TASK STATEMENT → Please rewrite the lines below, swapping every "fire extinguisher" for "fire alarm" and leaving everything else untouched.

STORED ROWS →
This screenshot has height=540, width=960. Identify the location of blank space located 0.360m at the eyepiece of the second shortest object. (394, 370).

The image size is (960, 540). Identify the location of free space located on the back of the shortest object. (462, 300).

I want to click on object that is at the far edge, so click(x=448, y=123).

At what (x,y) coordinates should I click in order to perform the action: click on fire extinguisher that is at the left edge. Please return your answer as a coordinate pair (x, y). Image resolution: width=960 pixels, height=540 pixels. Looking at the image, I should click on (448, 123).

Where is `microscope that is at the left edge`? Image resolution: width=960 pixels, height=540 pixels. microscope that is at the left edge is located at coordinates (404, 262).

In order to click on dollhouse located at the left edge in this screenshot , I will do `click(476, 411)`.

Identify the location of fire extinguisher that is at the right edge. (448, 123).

WRITTEN SOLUTION →
This screenshot has height=540, width=960. Identify the location of blank space located 0.360m at the eyepiece of the second shortest object. (394, 370).

The image size is (960, 540). Identify the location of free space located on the back of the shortest object. (462, 300).

I want to click on object that is at the far edge, so click(x=448, y=123).

At what (x,y) coordinates should I click in order to perform the action: click on fire alarm that is at the left edge. Please return your answer as a coordinate pair (x, y). Image resolution: width=960 pixels, height=540 pixels. Looking at the image, I should click on (448, 123).

Where is `microscope that is at the left edge`? Image resolution: width=960 pixels, height=540 pixels. microscope that is at the left edge is located at coordinates (404, 262).

In order to click on dollhouse located at the left edge in this screenshot , I will do `click(476, 411)`.

Identify the location of fire alarm that is at the right edge. (448, 123).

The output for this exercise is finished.